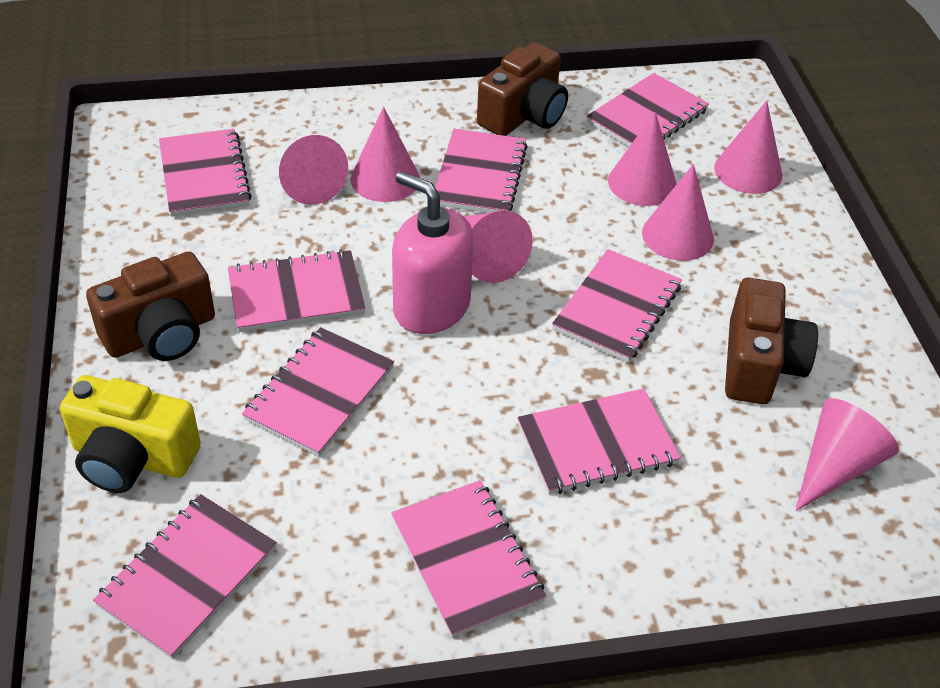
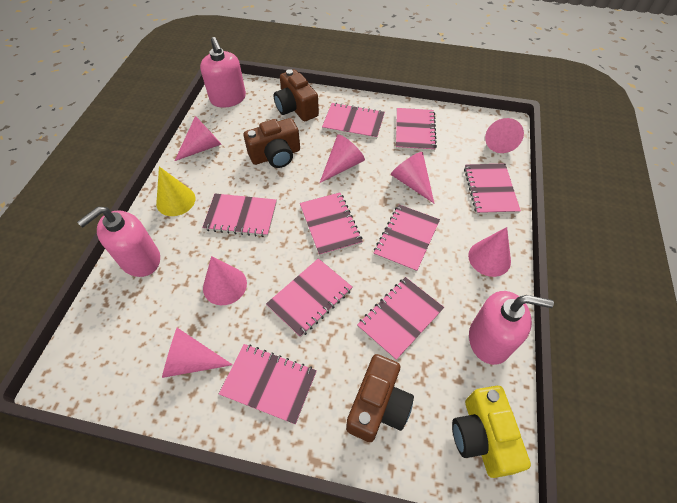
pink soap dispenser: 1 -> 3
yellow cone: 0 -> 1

--

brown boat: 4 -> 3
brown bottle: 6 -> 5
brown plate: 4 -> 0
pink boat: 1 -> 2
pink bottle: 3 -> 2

--

> _Instructions to follow_
Every line in the entries that contains the word "pink" should be counted, and the total stated alone.

> _Final answer_
3